Spatial reasoning data:
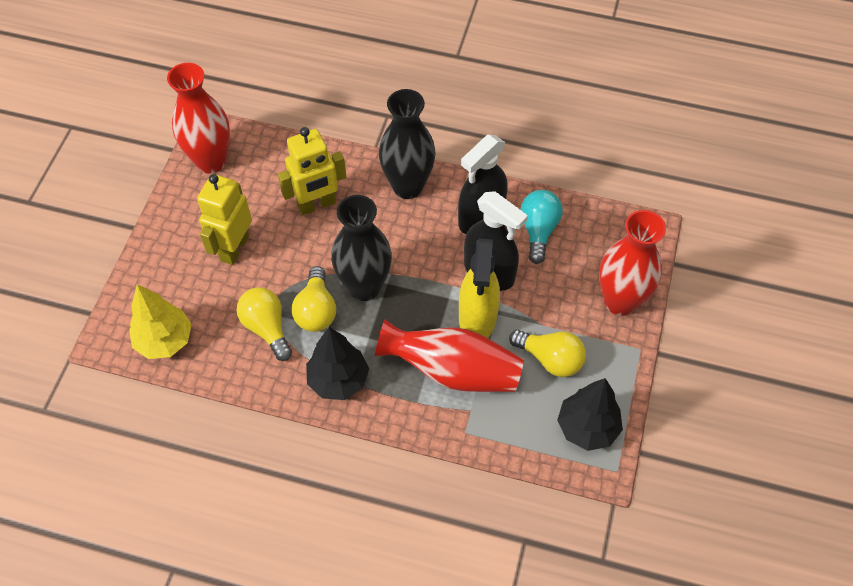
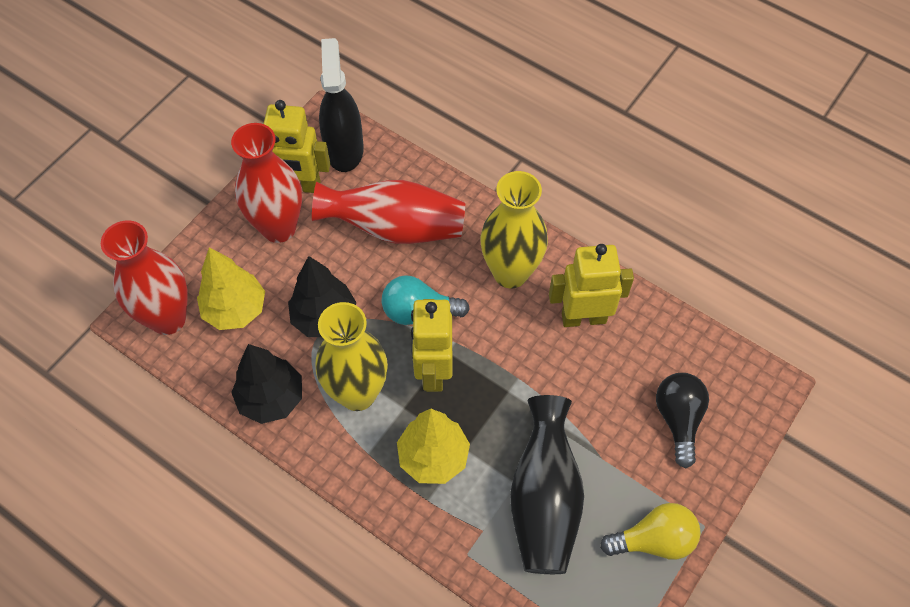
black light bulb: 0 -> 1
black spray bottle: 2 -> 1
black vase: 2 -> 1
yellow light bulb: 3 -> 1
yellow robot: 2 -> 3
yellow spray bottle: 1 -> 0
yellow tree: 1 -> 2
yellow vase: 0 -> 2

--

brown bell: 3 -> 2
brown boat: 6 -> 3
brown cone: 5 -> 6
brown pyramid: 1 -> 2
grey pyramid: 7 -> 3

● **The problem**
Among the entries, how many lines include the word "spray"? Answer with a single number and nothing further.

● **Answer section**
2